Objective
Find each line in the entries below that contains the string "kern" and copy those lines.

Extracted data entries
— BEGIN —

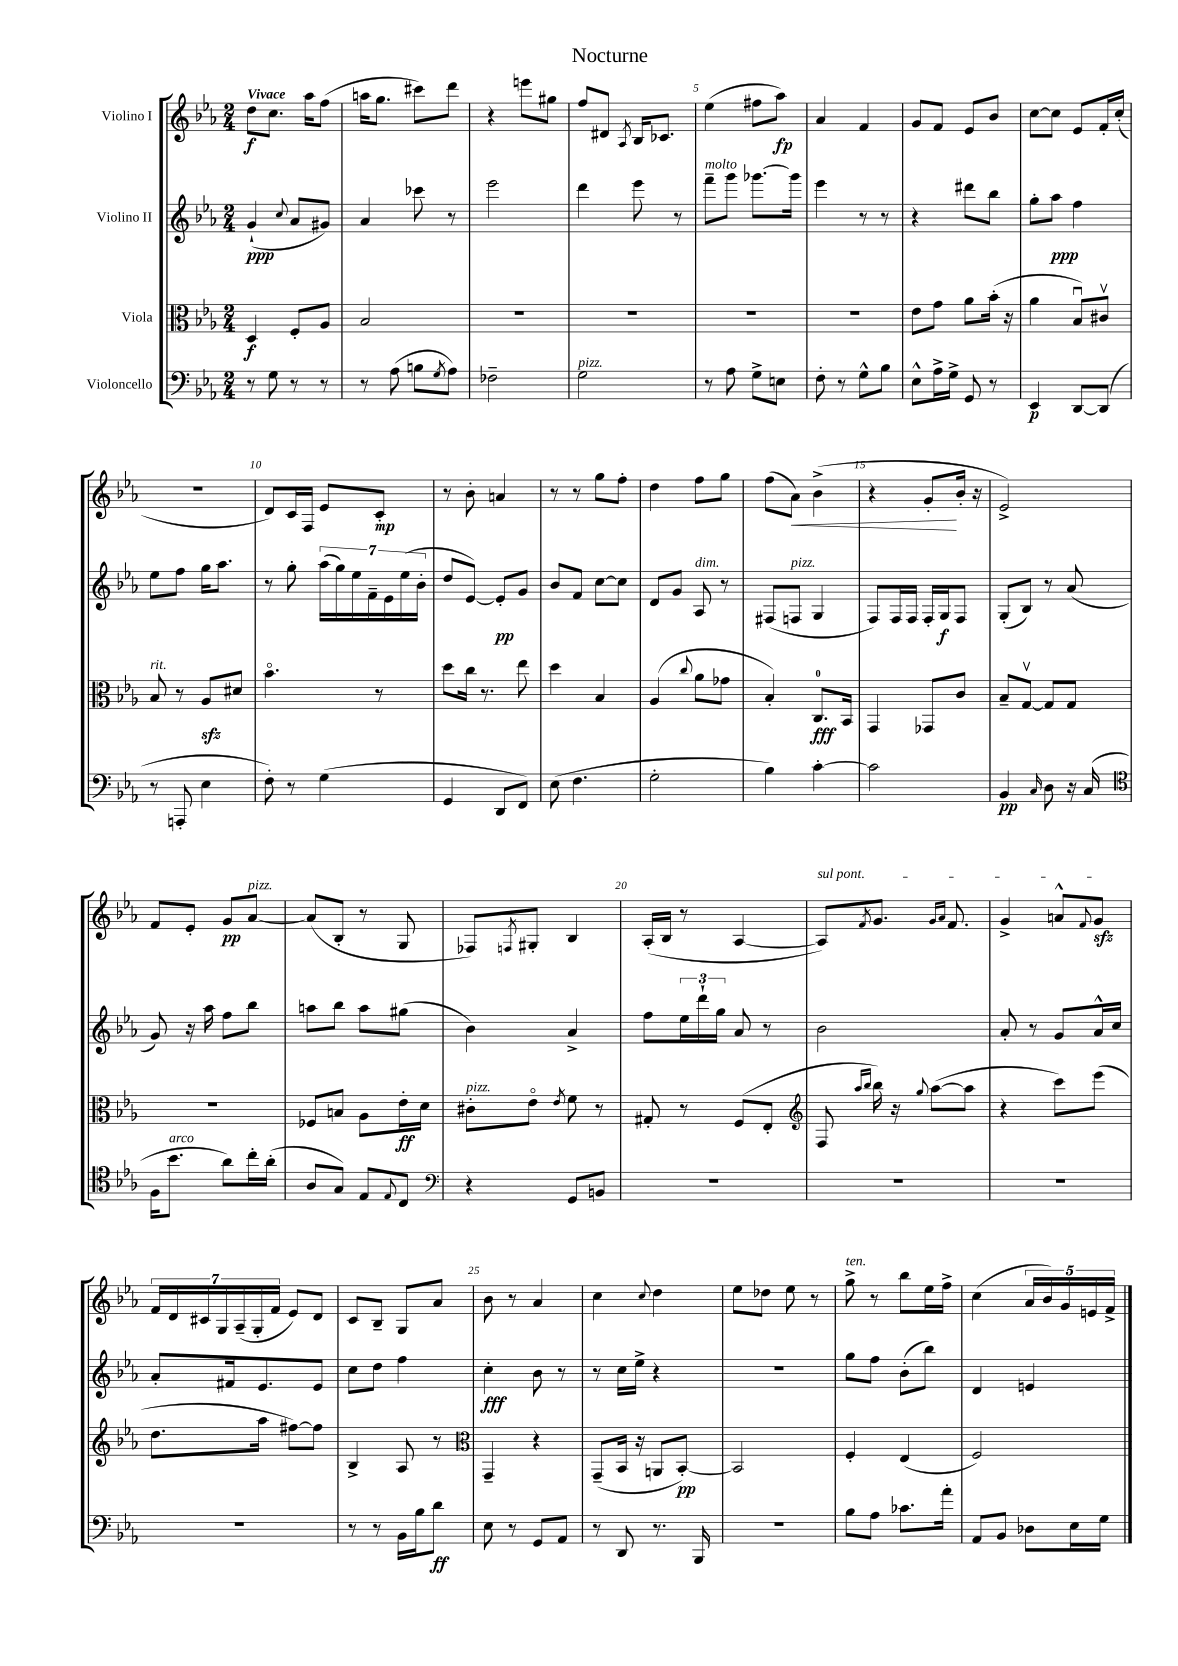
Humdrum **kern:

**kern	**dynam	**kern	**dynam	**kern	**dynam	**kern	**dynam
*part4	*part4	*part3	*part3	*part2	*part2	*part1	*part1
*staff4	*staff4	*staff3	*staff3	*staff2	*staff2	*staff1	*staff1
*I"Violoncello	*	*I"Viola	*	*I"Violino II	*	*I"Violino I	*
*clefF4	*	*clefC3	*	*clefG2	*	*clefG2	*
*k[b-e-a-]	*	*k[b-e-a-]	*	*k[b-e-a-]	*	*k[b-e-a-]	*
*M2/4	*	*M2/4	*	*M2/4	*	*M2/4	*
=1	=1	=1	=1	=1	=1	=1	=1
!	!	!	!	!	!	!LO:TX:a:B:t=Vivace	!
8r	.	4D/	f	(4g`/	ppp	8dd\L	f
8G\	.	.	.	.	.	8.cc\J	.
.	.	.	.	8qqcc/	.	.	.
8r	.	8F'/L	.	8a-/L	.	.	.
.	.	.	.	.	.	16aa-\KL	.
8r	.	8A-/J	.	8g#X/J)	.	(8ff\J	.
=2	=2	=2	=2	=2	=2	=2	=2
8r	.	2B-/	.	4a-/	.	16aan\KL	.
.	.	.	.	.	.	8.gg\J	.
(8A-\	.	.	.	.	.	.	.
8Bn\L	.	.	.	8ccc-X\	.	8ccc#X\L)	.
8qG/	.	.	.	.	.	.	.
8A-\J)	.	.	.	8r	.	8ddd\J	.
=3	=3	=3	=3	=3	=3	=3	=3
2F-X~\	.	2r	.	2eee-\	.	4r	.
.	.	.	.	.	.	8eeen\L	.
.	.	.	.	.	.	8gg#X\J	.
=4	=4	=4	=4	=4	=4	=4	=4
!LO:TX:a:i:t=pizz.	!	!	!	!	!	!	!
2G\	.	2r	.	4ddd\	.	8ff/L	.
.	.	.	.	.	.	8d#X/J	.
.	.	.	.	.	.	8qA-/	.
.	.	.	.	8eee-\	.	16B-/KL	.
.	.	.	.	.	.	8.c-X/J	.
.	.	.	.	8r	.	.	.
=5	=5	=5	=5	=5	=5	=5	=5
!	!	!	!	!LO:TX:a:i:t=molto	!	!	!
8r	.	2r	.	8fff~\L	.	(4ee-\	.
8A-\	.	.	.	8ggg\J	.	.	.
8G^\L	.	.	.	[8.ggg-X\L	.	8ff#X\L	.
8En\J	.	.	.	.	.	8aa-\J)	fp
.	.	.	.	16ggg-\Jk]	.	.	.
=6	=6	=6	=6	=6	=6	=6	=6
8F'\	.	2r	.	4eee-\	.	4a-/	.
8r	.	.	.	.	.	.	.
8G^^\L	.	.	.	8r	.	4f/	.
8B-\J	.	.	.	8r	.	.	.
=7	=7	=7	=7	=7	=7	=7	=7
8E-^^\L	.	8e-\L	.	4r	.	8g/L	.
16A-^\L	.	8g\J	.	.	.	8f/J	.
16G^\JJ	.	.	.	.	.	.	.
8GG/	.	8a-\L	.	8ddd#X\L	.	8e-/L	.
8r	.	(16b-'\Jk	.	8bb-\J	.	8b-/J	.
.	.	16r	.	.	.	.	.
=8	=8	=8	=8	=8	=8	=8	=8
4EE-/	p	4a-\	.	8gg'\L	.	[8cc\L	.
.	.	.	.	8aa-\J	ppp	8cc\J]	.
[8DD/L	.	8B-u/L)	.	4ff\	.	8e-/L	.
(8DD/J]	.	8c#Xv/J	.	.	.	16f'/L	.
.	.	.	.	.	.	(16cc'/JJ	.
!!LO:LB:g=z
=9	=9	=9	=9	=9	=9	=9	=9
!	!	!LO:TX:a:i:t=rit.	!	!	!	!	!
8r	.	8B-/	.	8ee-\L	.	2r	.
8AAAn'/	.	8r	.	8ff\J	.	.	.
4E-\	.	8A-zz/L	.	16gg\KL	.	.	.
.	.	.	.	8.aa-\J	.	.	.
.	.	8d#X/J	.	.	.	.	.
=10	=10	=10	=10	=10	=10	=10	=10
8F'\)	.	4.b-\	.	8r	.	8d/L)	.
8r	.	.	.	8gg'\	.	16c/L	.
.	.	.	.	.	.	16F/JJ	.
(4G\	.	.	.	(28aa-\LL	.	8e-/L	.
.	.	.	.	28gg\)	.	.	.
.	.	.	.	28ee-\	.	.	.
.	.	.	.	28f~\	.	.	.
.	.	8r	.	.	.	8c'/J	mp
.	.	.	.	28e-\	.	.	.
.	.	.	.	(28ee-\	.	.	.
.	.	.	.	28b-'\JJ	.	.	.
=11	=11	=11	=11	=11	=11	=11	=11
4GG/	.	8dd\L	.	8dd/L	.	8r	.
.	.	16cc\Jk	.	[8e-/J)	.	8b-'\	.
.	.	8.r	.	.	.	.	.
8DD/L	.	.	.	8e-'/L]	pp	4an/	.
8FF/J)	.	8ee-\	.	8g/J	.	.	.
=12	=12	=12	=12	=12	=12	=12	=12
(8E-\	.	4dd\	.	8b-/L	.	8r	.
4.F\	.	.	.	8f/J	.	8r	.
.	.	4B-/	.	[8cc\L	.	8gg\L	.
.	.	.	.	8cc\J]	.	8ff'\J	.
=13	=13	=13	=13	=13	=13	=13	=13
2G'\	.	(4A-/	.	8d/L	.	4dd\	.
.	.	.	.	8g/J	.	.	.
.	.	8qqcc/	.	.	.	.	.
!	!	!	!	!LO:TX:a:i:t=dim.	!	!	!
.	.	8a-\L	.	8A-/	.	8ff\L	.
.	.	8g-X\J	.	8r	.	8gg\J	.
=14	=14	=14	=14	=14	=14	=14	=14
4B-\)	.	4B-'/)	.	(8F#X/L	.	(8ff\L	.
!	!	!	!	!LO:TX:a:i:t=pizz.	!	!	!
!	!	!	!	!	!	!	!LO:HP:b
.	.	.	.	8Fn/J	.	8a-\J)	<
[4c'\	.	8.C/L	fff	4G/	.	(4b-^\	.
.	.	16BB-/Jk	.	.	.	.	.
=15	=15	=15	=15	=15	=15	=15	=15
2c\]	.	4GG/	.	8F/L)	.	4r	.
.	.	.	.	16F/L	.	.	.
.	.	.	.	16F/JJ	.	.	.
.	.	8GG-X/L	.	16F'/LL	.	8g'/L	.
.	.	.	.	16G/J	f	.	.
.	.	8c/J	.	8F/J	.	16b-'/Jk	[
.	.	.	.	.	.	16r	.
=16	=16	=16	=16	=16	=16	=16	=16
4BB-/	pp	8B-~/L	.	(8G'/L	.	2e-^/)	.
.	.	[8Gv/J	.	8B-/J)	.	.	.
16qqC/	.	.	.	.	.	.	.
8D\	.	8G/L]	.	8r	.	.	.
16r	.	8G/J	.	(8a-/	.	.	.
(16C/	.	.	.	.	.	.	.
!!LO:LB:g=z
=17	=17	=17	=17	=17	=17	=17	=17
*clefC4	*	*	*	*	*	*	*
16F\KL	.	2r	.	8g/)	.	8f/L	.
!LO:TX:a:i:t=arco	!	!	!	!	!	!	!
8.b-\J	.	.	.	.	.	.	.
.	.	.	.	16r	.	8e-'/J	.
.	.	.	.	16aa-\	.	.	.
8a-\L)	.	.	.	8ff\L	.	8g/L	pp
!	!	!	!	!	!	!LO:TX:a:i:t=pizz.	!
16cc'\L	.	.	.	8bb-\J	.	[8a-/J	.
(16a-'\JJ	.	.	.	.	.	.	.
=18	=18	=18	=18	=18	=18	=18	=18
8A-/L	.	8F-X/L	.	8aan\L	.	(8a-/L]	.
8G/J)	.	8Bn/J	.	8bb-\J	.	8B-'/J	.
8E-/L	.	8A-\L	.	8aa\L	.	8r	.
8qqE-/	.	.	.	.	.	.	.
8C/J	.	16e-'\L	ff	(8gg#X\J	.	8G/	.
.	.	16d\JJ	.	.	.	.	.
=19	=19	=19	=19	=19	=19	=19	=19
*clefF4	*	*	*	*	*	*	*
!	!	!LO:TX:a:i:t=pizz.	!	!	!	!	!
4r	.	8c#X'\L	.	4b-\)	.	8F-X/L)	.
.	.	.	.	.	.	8qFn/	.
.	.	8e-\J	.	.	.	8G#X'/J	.
.	.	8qe-/	.	.	.	.	.
8GG/L	.	8f\	.	4a-^/	.	4B-/	.
8BBn/J	.	8r	.	.	.	.	.
=20	=20	=20	=20	=20	=20	=20	=20
2r	.	8G#X'/	.	8ff\L	.	(16A-'/LL	.
.	.	.	.	.	.	16B-/JJ	.
.	.	8r	.	24ee-\L	.	8r	.
.	.	.	.	24ddd`\	.	.	.
.	.	.	.	24gg\JJ	.	.	.
.	.	(8F/L	.	8a-/	.	[4A-/	.
.	.	8E-'/J	.	8r	.	.	.
=21	=21	=21	=21	=21	=21	=21	=21
*	*	*clefG2	*	*	*	*	*
!	!	!	!	!	!	!LO:TX:a:i:t=sul pont.	!
2r	.	8F/	.	2b-\	.	8A-/L])	.
.	.	16qqaa-/LL	.	.	.	.	.
.	.	16qqbb-/JJ	.	.	.	8qf/	.
.	.	16bb-\)	.	.	.	8.g/J	.
.	.	16r	.	.	.	.	.
.	.	8qqgg/	.	.	.	.	.
.	.	([8aa-\L	.	.	.	.	.
.	.	.	.	.	.	16qqg/LL	.
.	.	.	.	.	.	16qqa-/JJ	.
.	.	.	.	.	.	8.f/	.
.	.	8aa-\J]	.	.	.	.	.
=22	=22	=22	=22	=22	=22	=22	=22
2r	.	4r	.	8a-'/	.	4g^/	.
.	.	.	.	8r	.	.	.
.	.	8ccc\L)	.	8g/L	.	8an^^/L	.
.	.	.	.	.	.	8qqf/	.
.	.	(8eee-\J	.	16a-^^/L	.	8gzz/J	.
.	.	.	.	16cc/JJ	.	.	.
!!LO:LB:g=z
=23	=23	=23	=23	=23	=23	=23	=23
2r	.	8.dd\L	.	8a-'/L	.	28f/LL	.
.	.	.	.	.	.	28d/	.
.	.	.	.	.	.	28c#X/	.
.	.	.	.	.	.	28G/	.
.	.	.	.	16f#X/k	.	.	.
.	.	.	.	.	.	(28A-~/	.
.	.	.	.	.	.	28G'/	.
.	.	16aa-\Jk	.	8.e-/	.	.	.
.	.	.	.	.	.	28f/JJ	.
.	.	[8ff#X\L)	.	.	.	8e-/L)	.
.	.	8ff#\J]	.	8e-/J	.	8d/J	.
=24	=24	=24	=24	=24	=24	=24	=24
8r	.	4B-^/	.	8cc\L	.	8c/L	.
8r	.	.	.	8dd\J	.	8B-~/J	.
16BB-\LL	.	8A-/	.	4ff\	.	8G/L	.
16B-\J	.	.	.	.	.	.	.
8d\J	ff	8r	.	.	.	8a-/J	.
=25	=25	=25	=25	=25	=25	=25	=25
*	*	*clefC3	*	*	*	*	*
8E-\	.	4GG~/	.	4cc'\	fff	8b-\	.
8r	.	.	.	.	.	8r	.
8GG/L	.	4r	.	8b-\	.	4a-/	.
8AA-/J	.	.	.	8r	.	.	.
=26	=26	=26	=26	=26	=26	=26	=26
8r	.	(8GG~/L	.	8r	.	4cc\	.
8DD/	.	16BB-/Jk	.	16cc\LL	.	.	.
.	.	16r	.	16ee-^\JJ	.	.	.
.	.	.	.	.	.	8qqcc/	.
8.r	.	8AAn/L	.	4r	.	4dd\	.
.	.	[8BB-'/J)	pp	.	.	.	.
16BBB-/	.	.	.	.	.	.	.
=27	=27	=27	=27	=27	=27	=27	=27
2r	.	2BB-/]	.	2r	.	8ee-\L	.
.	.	.	.	.	.	8dd-X\J	.
.	.	.	.	.	.	8ee-\	.
.	.	.	.	.	.	8r	.
=28	=28	=28	=28	=28	=28	=28	=28
!	!	!	!	!	!	!LO:TX:a:i:t=ten.	!
8B-\L	.	4F'/	.	8gg\L	.	8gg^\	.
8A-\J	.	.	.	8ff\J	.	8r	.
8.c-X\L	.	(4E-/	.	(8b-'\L	.	8bb-\L	.
.	.	.	.	8bb-\J)	.	16ee-\L	.
16a-'\Jk	.	.	.	.	.	16ff^\JJ	.
=29	=29	=29	=29	=29	=29	=29	=29
8AA-/L	.	2F/)	.	4d/	.	(4cc\	.
8BB-/J	.	.	.	.	.	.	.
8D-X\L	.	.	.	4en/	.	20a-/LL	.
.	.	.	.	.	.	20b-/)	.
.	.	.	.	.	.	20g/	.
16E-\L	.	.	.	.	.	.	.
.	.	.	.	.	.	20en/	.
16G\JJ	.	.	.	.	.	.	.
.	.	.	.	.	.	20f^/JJ	.
==	==	==	==	==	==	==	==
*-	*-	*-	*-	*-	*-	*-	*-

— END —

Response to the task
Humdrum **kern:
**kern	**dynam	**kern	**dynam	**kern	**dynam	**kern	**dynam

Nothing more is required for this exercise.